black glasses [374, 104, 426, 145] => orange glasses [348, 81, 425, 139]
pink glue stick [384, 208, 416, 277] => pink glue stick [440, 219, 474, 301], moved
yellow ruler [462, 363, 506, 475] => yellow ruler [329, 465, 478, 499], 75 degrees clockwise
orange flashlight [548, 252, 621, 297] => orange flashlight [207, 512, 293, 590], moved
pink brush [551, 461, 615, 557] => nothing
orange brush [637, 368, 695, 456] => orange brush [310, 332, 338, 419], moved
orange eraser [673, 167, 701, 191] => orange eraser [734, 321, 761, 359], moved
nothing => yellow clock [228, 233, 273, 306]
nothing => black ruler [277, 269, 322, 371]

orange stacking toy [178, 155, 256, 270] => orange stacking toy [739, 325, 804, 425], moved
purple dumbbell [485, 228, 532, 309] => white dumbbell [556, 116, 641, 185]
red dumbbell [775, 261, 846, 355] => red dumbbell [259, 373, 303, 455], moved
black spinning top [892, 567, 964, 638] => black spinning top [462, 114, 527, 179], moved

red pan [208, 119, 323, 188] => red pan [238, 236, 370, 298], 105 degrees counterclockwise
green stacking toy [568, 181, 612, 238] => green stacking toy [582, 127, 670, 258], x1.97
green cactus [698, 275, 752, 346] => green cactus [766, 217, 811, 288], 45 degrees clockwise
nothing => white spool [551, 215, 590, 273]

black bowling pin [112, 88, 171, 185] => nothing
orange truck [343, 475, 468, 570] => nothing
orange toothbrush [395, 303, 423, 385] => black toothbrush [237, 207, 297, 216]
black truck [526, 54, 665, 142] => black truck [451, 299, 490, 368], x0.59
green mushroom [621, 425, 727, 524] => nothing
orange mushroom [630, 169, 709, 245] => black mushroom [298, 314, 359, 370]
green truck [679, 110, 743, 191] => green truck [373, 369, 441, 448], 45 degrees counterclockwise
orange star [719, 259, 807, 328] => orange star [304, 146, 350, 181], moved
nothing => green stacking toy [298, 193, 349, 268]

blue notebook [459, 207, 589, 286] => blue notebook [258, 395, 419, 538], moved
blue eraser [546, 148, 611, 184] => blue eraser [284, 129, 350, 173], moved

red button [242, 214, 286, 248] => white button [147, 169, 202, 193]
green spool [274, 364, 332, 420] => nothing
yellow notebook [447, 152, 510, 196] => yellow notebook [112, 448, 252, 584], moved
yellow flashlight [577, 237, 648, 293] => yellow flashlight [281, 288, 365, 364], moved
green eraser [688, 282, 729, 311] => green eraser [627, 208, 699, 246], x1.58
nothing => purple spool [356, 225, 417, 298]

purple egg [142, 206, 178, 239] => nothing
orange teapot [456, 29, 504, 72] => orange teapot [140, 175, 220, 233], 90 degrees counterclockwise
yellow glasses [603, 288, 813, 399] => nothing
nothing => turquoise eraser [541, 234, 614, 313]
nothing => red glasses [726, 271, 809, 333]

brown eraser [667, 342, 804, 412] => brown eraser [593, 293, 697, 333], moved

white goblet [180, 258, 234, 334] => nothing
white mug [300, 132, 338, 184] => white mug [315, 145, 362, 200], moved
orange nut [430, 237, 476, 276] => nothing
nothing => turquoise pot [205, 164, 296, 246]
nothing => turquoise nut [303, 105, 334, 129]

++++

**Task brief:**
Every line above holding the string "pink" should be listed.

**Result of this task:**
pink glue stick [384, 208, 416, 277] => pink glue stick [440, 219, 474, 301], moved
pink brush [551, 461, 615, 557] => nothing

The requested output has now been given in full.